▸ Task to complete: The result should consist solely of the line containing "C1: 47nF (+3V3, GND) -> 47nF (GND, n8)" and the lines that follow it below, each reproduced exactly, the last line included.

Source records:
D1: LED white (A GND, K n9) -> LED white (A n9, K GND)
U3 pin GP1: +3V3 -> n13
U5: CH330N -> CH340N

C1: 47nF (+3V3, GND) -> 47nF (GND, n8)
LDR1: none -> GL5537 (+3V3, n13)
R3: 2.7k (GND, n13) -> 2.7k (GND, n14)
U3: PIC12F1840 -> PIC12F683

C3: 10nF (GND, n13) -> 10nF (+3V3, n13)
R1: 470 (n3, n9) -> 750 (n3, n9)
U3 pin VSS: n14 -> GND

▸ Task output:
C1: 47nF (+3V3, GND) -> 47nF (GND, n8)
LDR1: none -> GL5537 (+3V3, n13)
R3: 2.7k (GND, n13) -> 2.7k (GND, n14)
U3: PIC12F1840 -> PIC12F683

C3: 10nF (GND, n13) -> 10nF (+3V3, n13)
R1: 470 (n3, n9) -> 750 (n3, n9)
U3 pin VSS: n14 -> GND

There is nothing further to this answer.